> Required work
Copy out, exactly as written, only the line containing "RADIO3 pin MOSI: D2 -> D8" and the lines after it through the end of the records.

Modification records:
+-------+
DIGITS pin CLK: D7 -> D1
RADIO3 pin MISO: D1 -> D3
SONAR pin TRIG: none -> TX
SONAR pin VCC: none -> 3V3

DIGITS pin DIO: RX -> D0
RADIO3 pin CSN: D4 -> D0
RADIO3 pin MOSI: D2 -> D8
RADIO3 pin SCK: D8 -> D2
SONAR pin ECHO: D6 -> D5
+-------+
> Exercise answer
RADIO3 pin MOSI: D2 -> D8
RADIO3 pin SCK: D8 -> D2
SONAR pin ECHO: D6 -> D5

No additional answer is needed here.